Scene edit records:
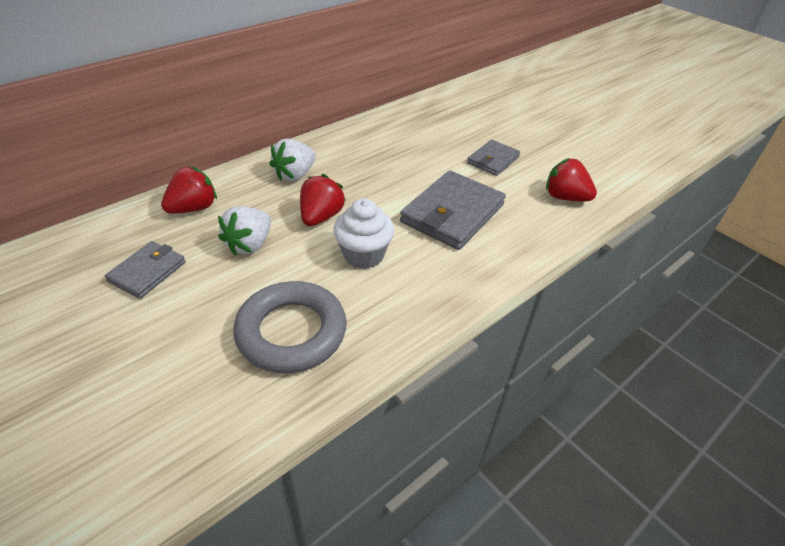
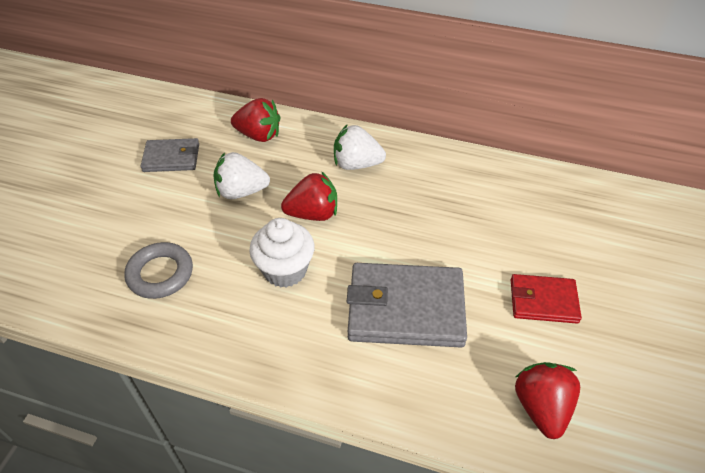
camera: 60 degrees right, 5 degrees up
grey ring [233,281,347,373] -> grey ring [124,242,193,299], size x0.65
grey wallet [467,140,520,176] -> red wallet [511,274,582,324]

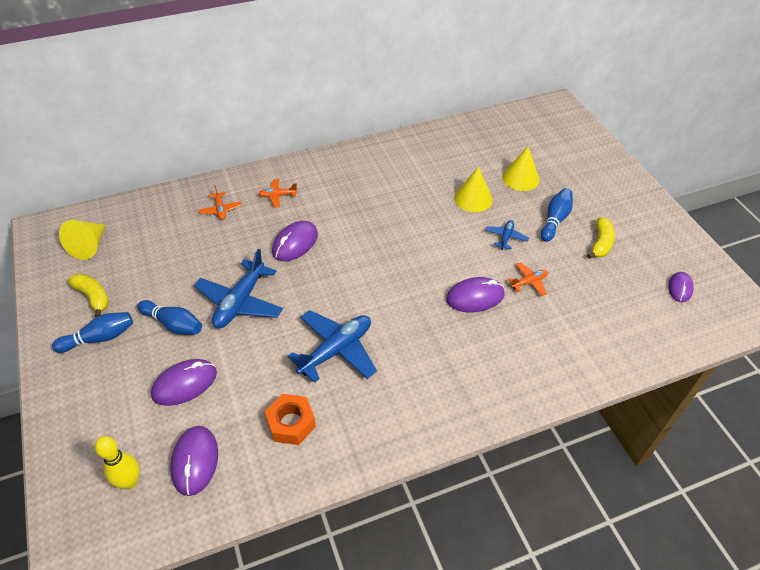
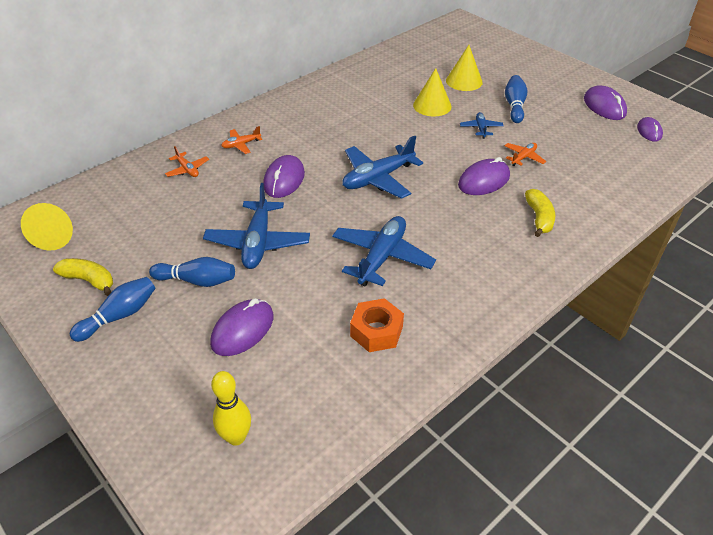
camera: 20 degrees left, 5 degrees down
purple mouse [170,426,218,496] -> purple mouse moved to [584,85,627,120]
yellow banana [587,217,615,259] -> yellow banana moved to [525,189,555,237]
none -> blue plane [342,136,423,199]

WHAT THIS TASK INVOLVES. Your copy should repeat each entry above exactly but contain no pictures.

ANSWER TO THIS PROBLEM.
camera: 60 degrees right, 5 degrees up
grey ring [233,281,347,373] -> grey ring [124,242,193,299], size x0.65
grey wallet [467,140,520,176] -> red wallet [511,274,582,324]

camera: 20 degrees left, 5 degrees down
purple mouse [170,426,218,496] -> purple mouse moved to [584,85,627,120]
yellow banana [587,217,615,259] -> yellow banana moved to [525,189,555,237]
none -> blue plane [342,136,423,199]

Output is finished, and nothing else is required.